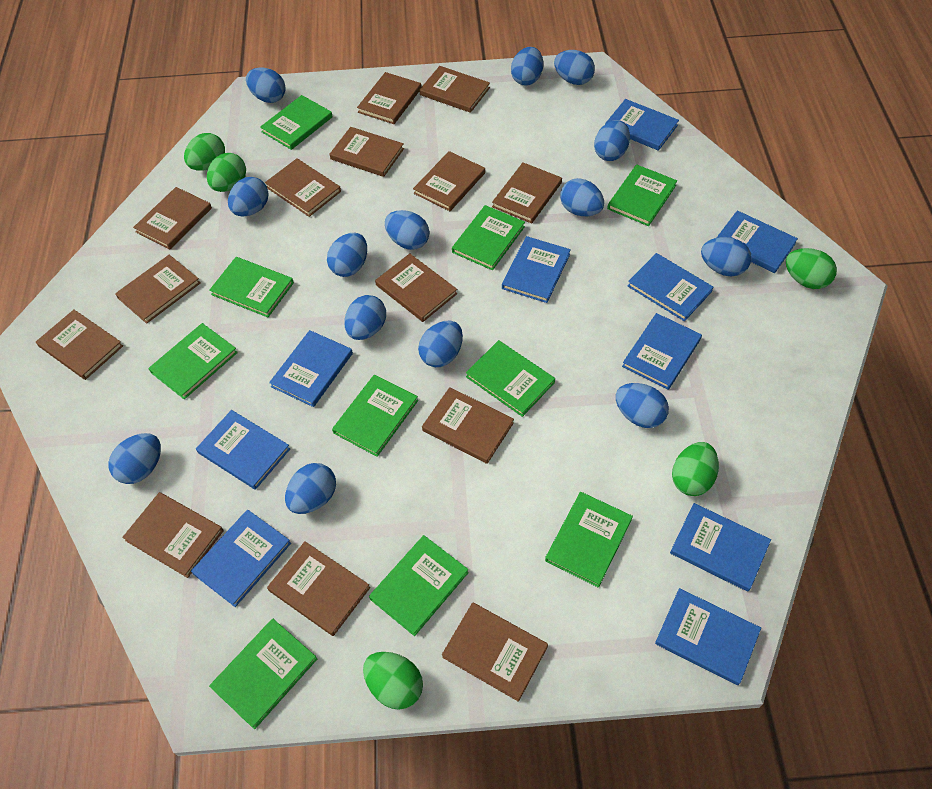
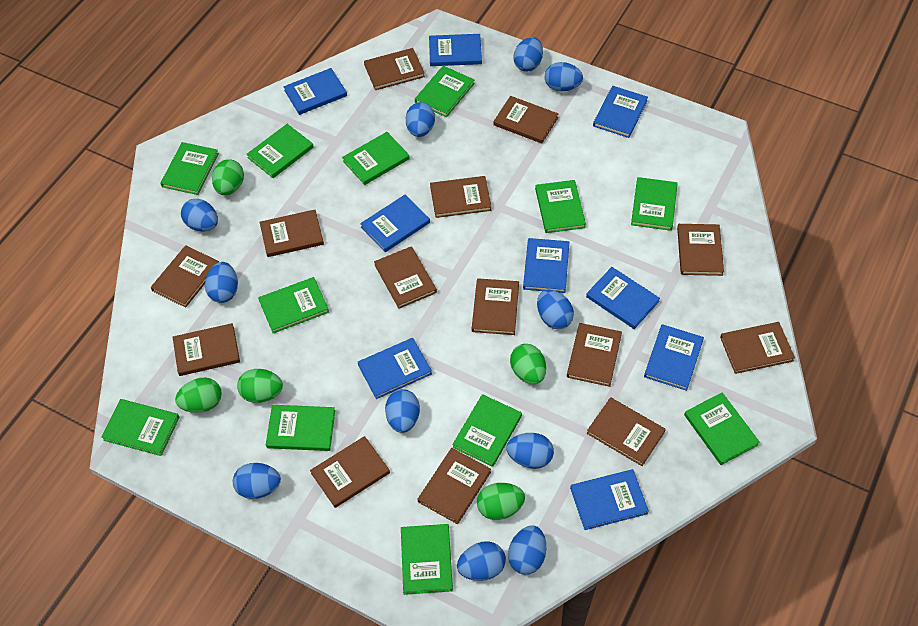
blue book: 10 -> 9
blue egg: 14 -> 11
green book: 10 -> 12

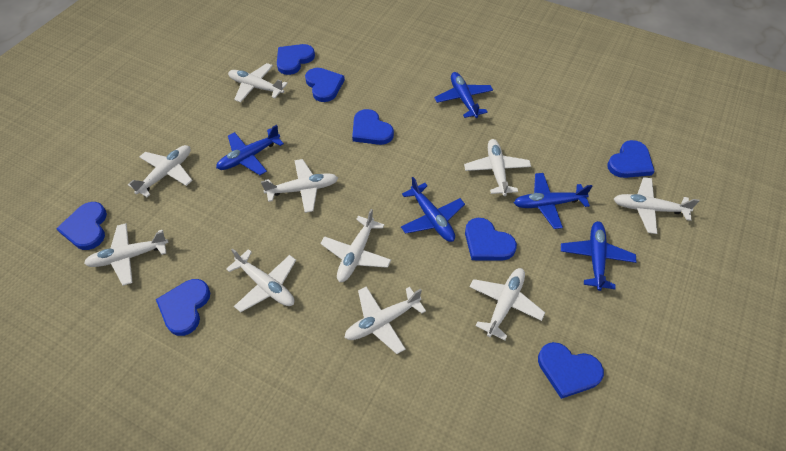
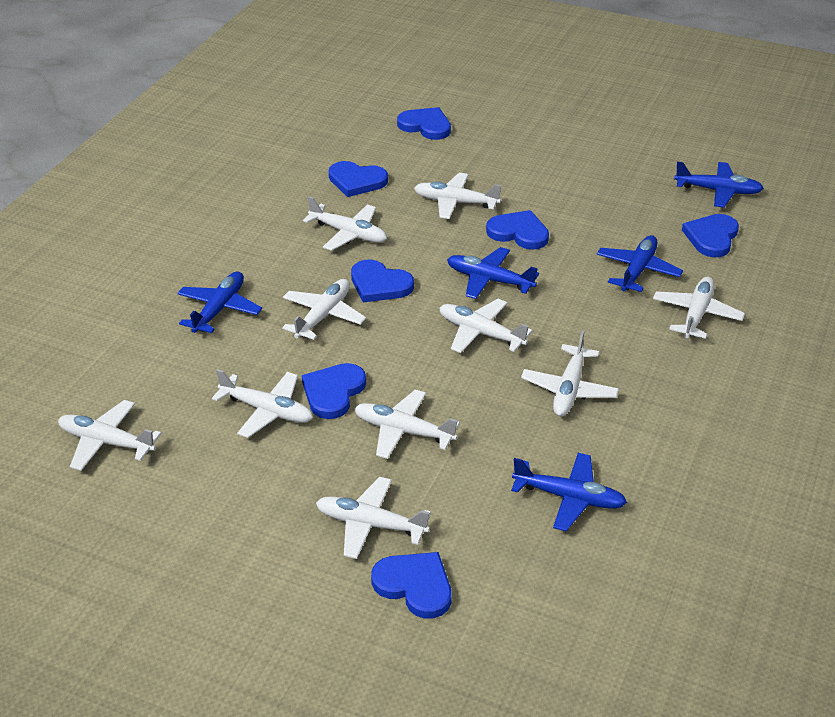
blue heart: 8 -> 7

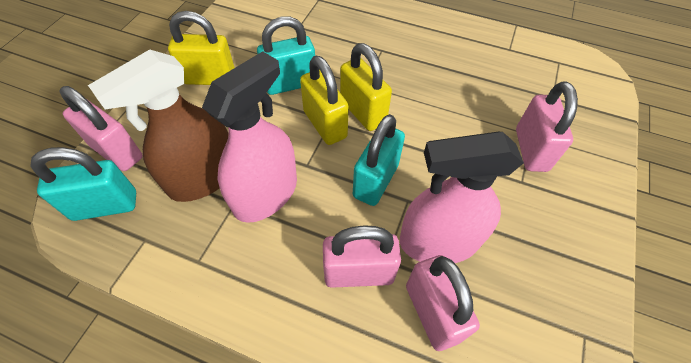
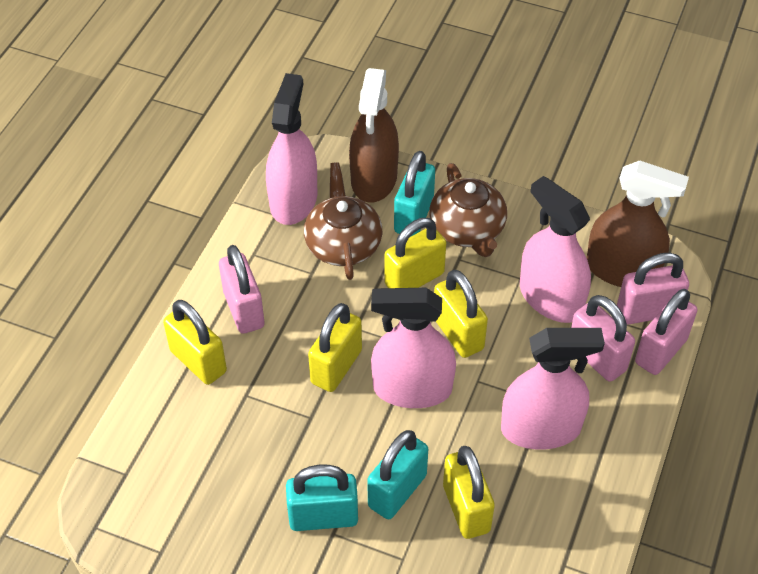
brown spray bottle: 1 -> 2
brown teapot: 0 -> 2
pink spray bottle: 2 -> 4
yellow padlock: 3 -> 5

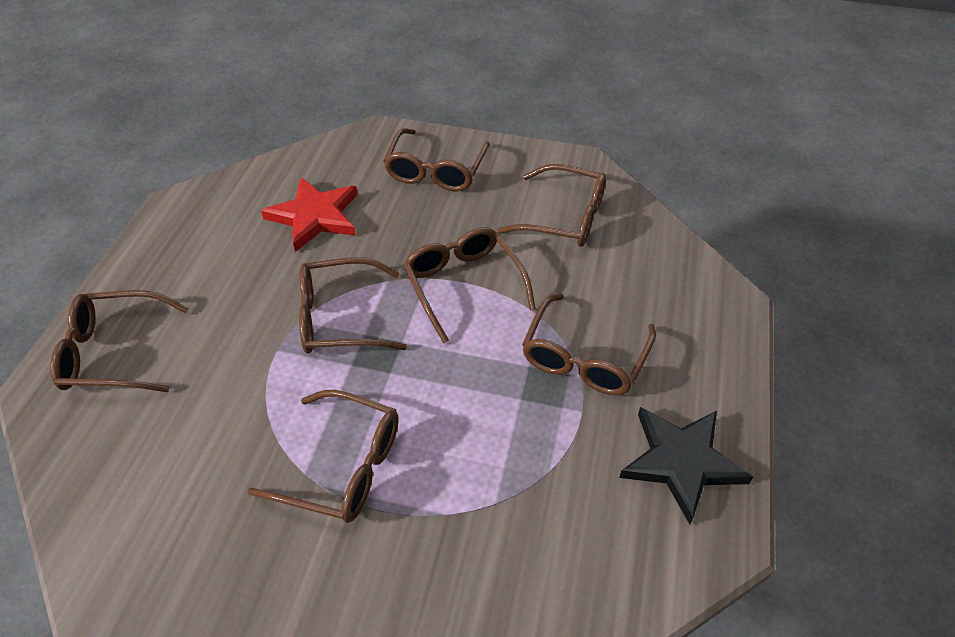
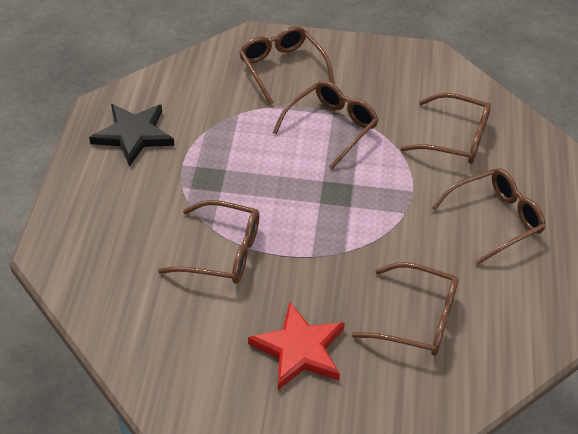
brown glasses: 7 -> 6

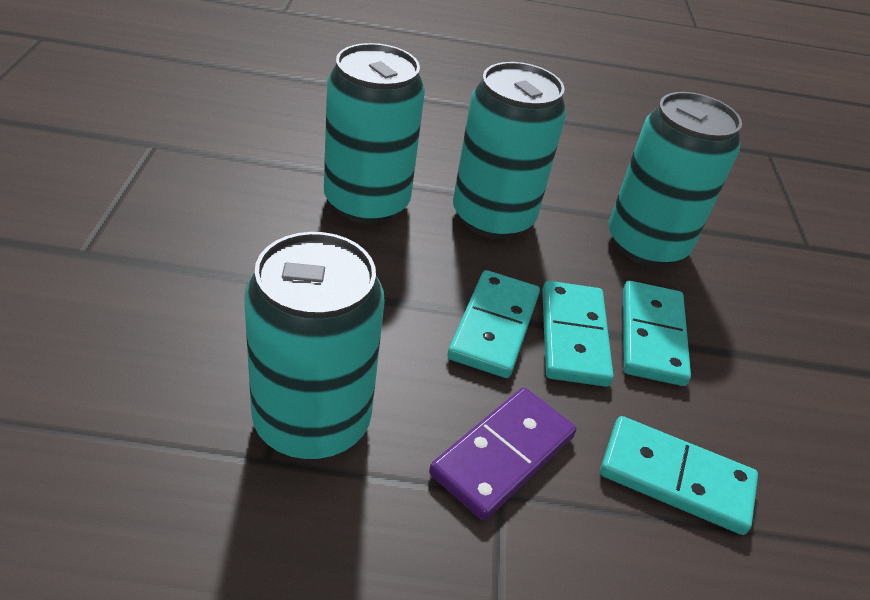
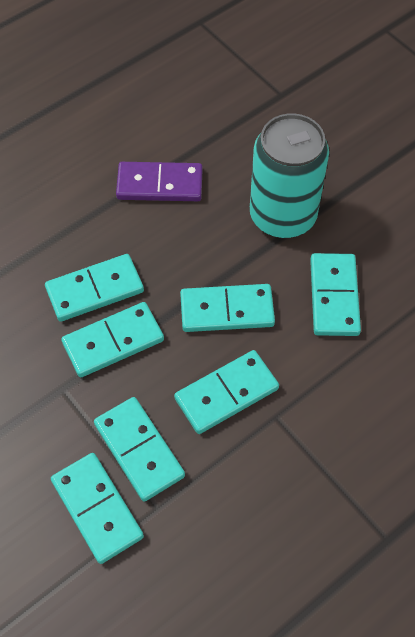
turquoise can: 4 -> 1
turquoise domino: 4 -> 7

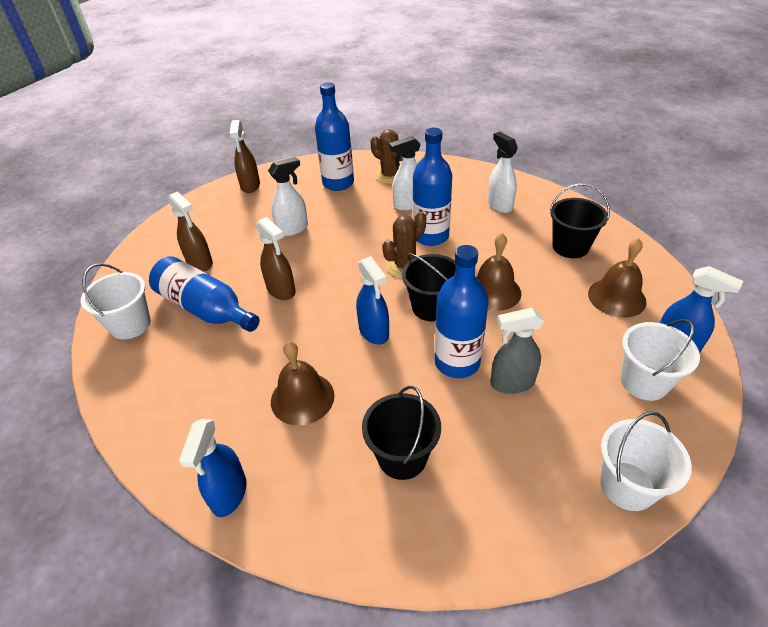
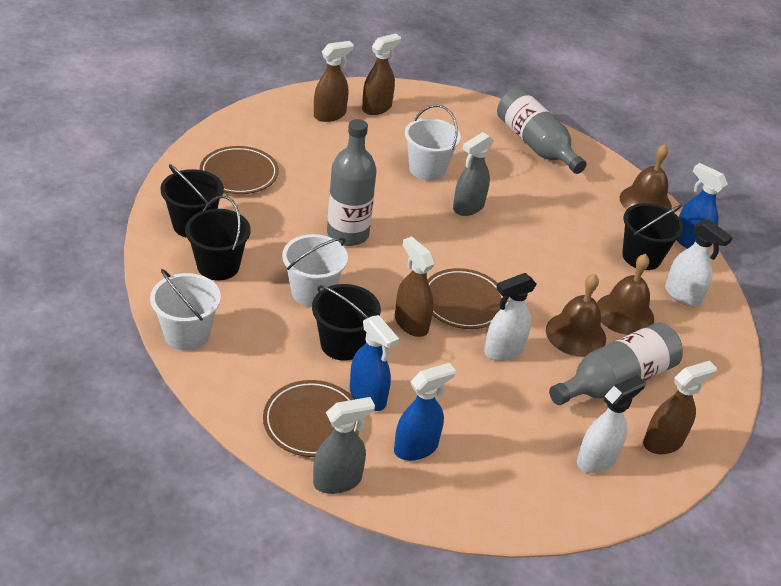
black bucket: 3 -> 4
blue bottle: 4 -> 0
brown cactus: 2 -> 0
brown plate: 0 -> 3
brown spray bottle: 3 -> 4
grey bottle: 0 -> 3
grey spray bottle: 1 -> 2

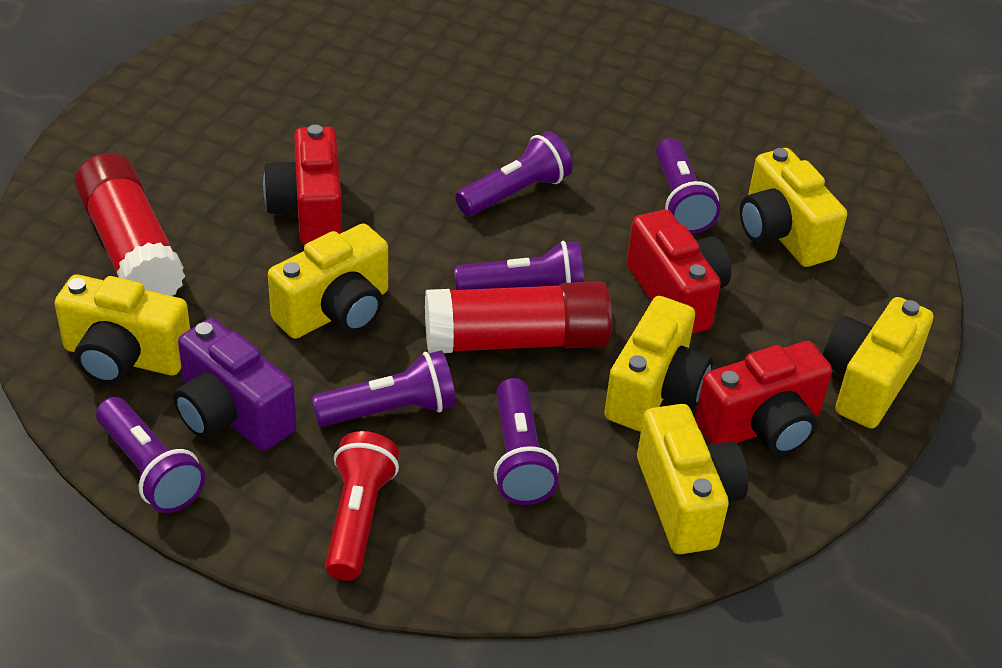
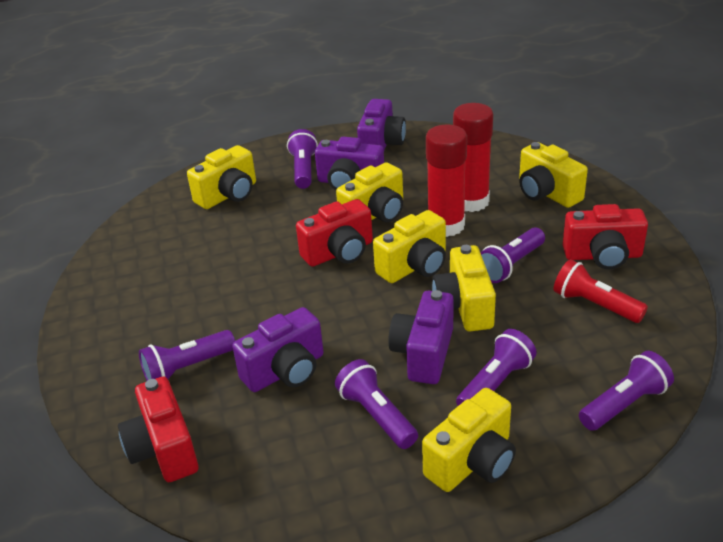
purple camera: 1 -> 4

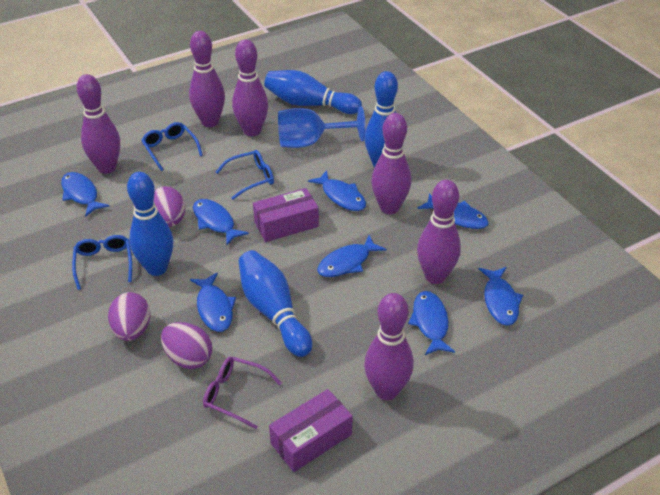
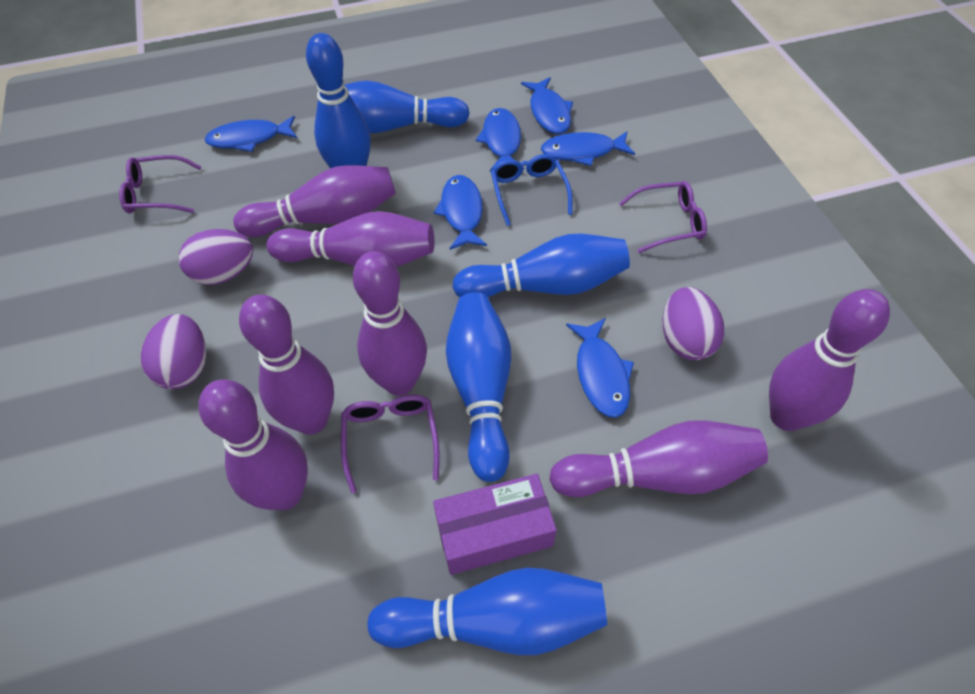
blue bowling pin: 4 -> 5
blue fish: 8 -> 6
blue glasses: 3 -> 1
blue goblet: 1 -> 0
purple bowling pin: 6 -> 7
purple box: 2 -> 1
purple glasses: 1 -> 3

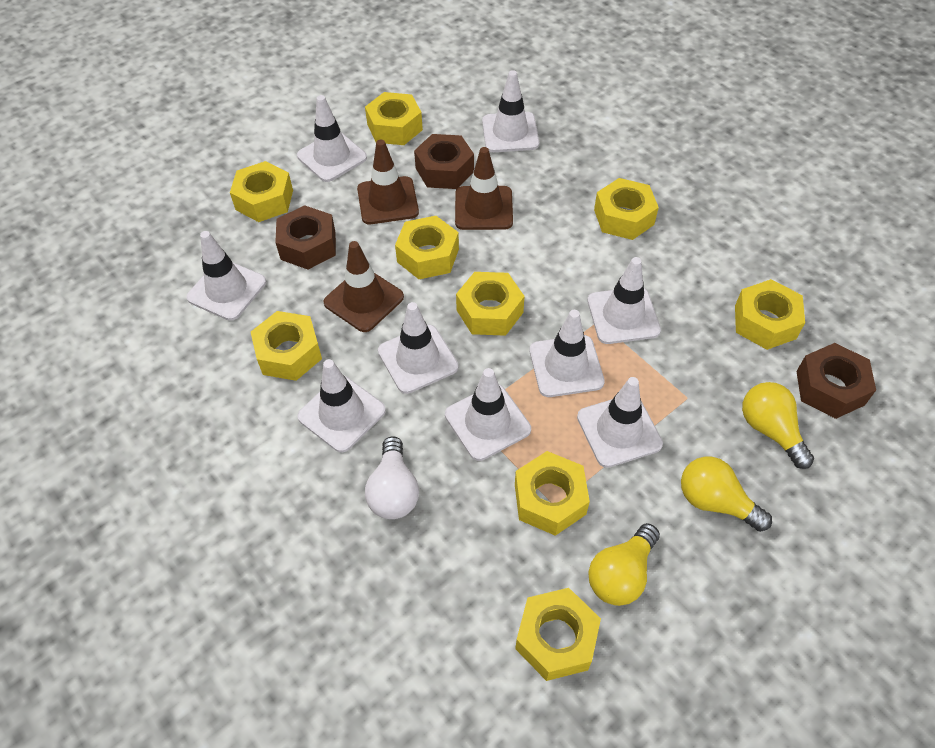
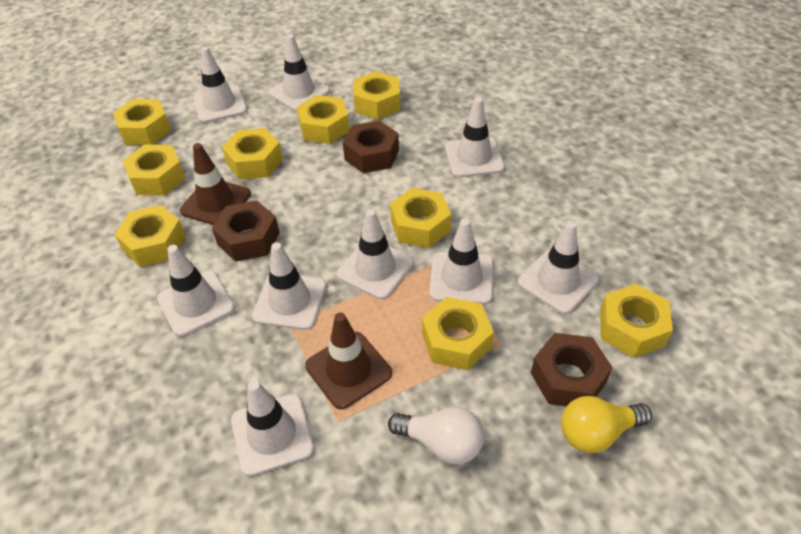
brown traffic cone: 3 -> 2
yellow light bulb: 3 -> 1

#### [Exercise]
Write out a verbatim copy of the lines from the line that contains "blue glasses: 3 -> 1" through the end of the entries above; pictures are not copied.

#### [Solved problem]
blue glasses: 3 -> 1
blue goblet: 1 -> 0
purple bowling pin: 6 -> 7
purple box: 2 -> 1
purple glasses: 1 -> 3

brown traffic cone: 3 -> 2
yellow light bulb: 3 -> 1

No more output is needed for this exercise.